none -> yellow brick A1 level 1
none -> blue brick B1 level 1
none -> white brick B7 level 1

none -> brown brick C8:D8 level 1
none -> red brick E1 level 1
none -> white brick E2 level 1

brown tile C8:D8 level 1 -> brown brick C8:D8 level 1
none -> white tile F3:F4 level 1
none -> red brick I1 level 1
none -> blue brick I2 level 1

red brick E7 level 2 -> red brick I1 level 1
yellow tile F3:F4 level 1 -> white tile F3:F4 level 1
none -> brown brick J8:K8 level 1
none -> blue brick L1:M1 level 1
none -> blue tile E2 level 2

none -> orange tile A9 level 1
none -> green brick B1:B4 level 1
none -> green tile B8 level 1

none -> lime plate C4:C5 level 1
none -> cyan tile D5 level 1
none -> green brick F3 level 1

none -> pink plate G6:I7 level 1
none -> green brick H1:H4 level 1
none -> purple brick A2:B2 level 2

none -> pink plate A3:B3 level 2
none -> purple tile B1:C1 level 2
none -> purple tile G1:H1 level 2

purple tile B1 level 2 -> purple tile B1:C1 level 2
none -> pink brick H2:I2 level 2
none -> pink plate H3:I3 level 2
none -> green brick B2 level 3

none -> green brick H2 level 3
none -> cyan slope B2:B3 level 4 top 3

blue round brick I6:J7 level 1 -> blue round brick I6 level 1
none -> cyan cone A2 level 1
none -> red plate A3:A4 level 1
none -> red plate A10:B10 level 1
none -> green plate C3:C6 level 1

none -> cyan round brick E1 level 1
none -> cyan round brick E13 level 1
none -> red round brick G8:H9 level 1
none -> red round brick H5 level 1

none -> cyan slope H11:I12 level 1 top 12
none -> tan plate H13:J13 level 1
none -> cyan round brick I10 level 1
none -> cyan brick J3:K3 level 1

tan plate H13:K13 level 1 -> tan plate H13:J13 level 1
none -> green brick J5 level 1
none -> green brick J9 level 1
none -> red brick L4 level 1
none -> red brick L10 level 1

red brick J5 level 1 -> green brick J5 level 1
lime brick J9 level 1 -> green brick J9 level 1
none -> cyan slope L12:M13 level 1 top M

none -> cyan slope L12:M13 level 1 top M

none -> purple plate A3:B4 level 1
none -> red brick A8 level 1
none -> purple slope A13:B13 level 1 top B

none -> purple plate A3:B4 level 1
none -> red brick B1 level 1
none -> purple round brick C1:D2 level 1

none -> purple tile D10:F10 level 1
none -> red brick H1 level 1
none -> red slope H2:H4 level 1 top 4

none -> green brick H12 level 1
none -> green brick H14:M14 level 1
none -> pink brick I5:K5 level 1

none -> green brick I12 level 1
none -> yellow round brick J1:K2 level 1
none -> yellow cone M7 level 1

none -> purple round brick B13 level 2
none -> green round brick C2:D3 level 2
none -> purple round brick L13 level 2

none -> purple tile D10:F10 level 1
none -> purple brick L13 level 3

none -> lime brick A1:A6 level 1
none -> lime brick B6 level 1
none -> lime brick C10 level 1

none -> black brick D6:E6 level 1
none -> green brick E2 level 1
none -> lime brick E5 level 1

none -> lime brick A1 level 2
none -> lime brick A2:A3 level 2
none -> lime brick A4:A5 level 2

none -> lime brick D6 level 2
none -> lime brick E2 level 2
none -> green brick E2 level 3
════════════════════
Exercise description → Every entry is to be retyped word for word.

Solution for this problem →
none -> yellow brick A1 level 1
none -> blue brick B1 level 1
none -> white brick B7 level 1

none -> brown brick C8:D8 level 1
none -> red brick E1 level 1
none -> white brick E2 level 1

brown tile C8:D8 level 1 -> brown brick C8:D8 level 1
none -> white tile F3:F4 level 1
none -> red brick I1 level 1
none -> blue brick I2 level 1

red brick E7 level 2 -> red brick I1 level 1
yellow tile F3:F4 level 1 -> white tile F3:F4 level 1
none -> brown brick J8:K8 level 1
none -> blue brick L1:M1 level 1
none -> blue tile E2 level 2

none -> orange tile A9 level 1
none -> green brick B1:B4 level 1
none -> green tile B8 level 1

none -> lime plate C4:C5 level 1
none -> cyan tile D5 level 1
none -> green brick F3 level 1

none -> pink plate G6:I7 level 1
none -> green brick H1:H4 level 1
none -> purple brick A2:B2 level 2

none -> pink plate A3:B3 level 2
none -> purple tile B1:C1 level 2
none -> purple tile G1:H1 level 2

purple tile B1 level 2 -> purple tile B1:C1 level 2
none -> pink brick H2:I2 level 2
none -> pink plate H3:I3 level 2
none -> green brick B2 level 3

none -> green brick H2 level 3
none -> cyan slope B2:B3 level 4 top 3

blue round brick I6:J7 level 1 -> blue round brick I6 level 1
none -> cyan cone A2 level 1
none -> red plate A3:A4 level 1
none -> red plate A10:B10 level 1
none -> green plate C3:C6 level 1

none -> cyan round brick E1 level 1
none -> cyan round brick E13 level 1
none -> red round brick G8:H9 level 1
none -> red round brick H5 level 1

none -> cyan slope H11:I12 level 1 top 12
none -> tan plate H13:J13 level 1
none -> cyan round brick I10 level 1
none -> cyan brick J3:K3 level 1

tan plate H13:K13 level 1 -> tan plate H13:J13 level 1
none -> green brick J5 level 1
none -> green brick J9 level 1
none -> red brick L4 level 1
none -> red brick L10 level 1

red brick J5 level 1 -> green brick J5 level 1
lime brick J9 level 1 -> green brick J9 level 1
none -> cyan slope L12:M13 level 1 top M

none -> cyan slope L12:M13 level 1 top M

none -> purple plate A3:B4 level 1
none -> red brick A8 level 1
none -> purple slope A13:B13 level 1 top B

none -> purple plate A3:B4 level 1
none -> red brick B1 level 1
none -> purple round brick C1:D2 level 1

none -> purple tile D10:F10 level 1
none -> red brick H1 level 1
none -> red slope H2:H4 level 1 top 4

none -> green brick H12 level 1
none -> green brick H14:M14 level 1
none -> pink brick I5:K5 level 1

none -> green brick I12 level 1
none -> yellow round brick J1:K2 level 1
none -> yellow cone M7 level 1

none -> purple round brick B13 level 2
none -> green round brick C2:D3 level 2
none -> purple round brick L13 level 2

none -> purple tile D10:F10 level 1
none -> purple brick L13 level 3

none -> lime brick A1:A6 level 1
none -> lime brick B6 level 1
none -> lime brick C10 level 1

none -> black brick D6:E6 level 1
none -> green brick E2 level 1
none -> lime brick E5 level 1

none -> lime brick A1 level 2
none -> lime brick A2:A3 level 2
none -> lime brick A4:A5 level 2

none -> lime brick D6 level 2
none -> lime brick E2 level 2
none -> green brick E2 level 3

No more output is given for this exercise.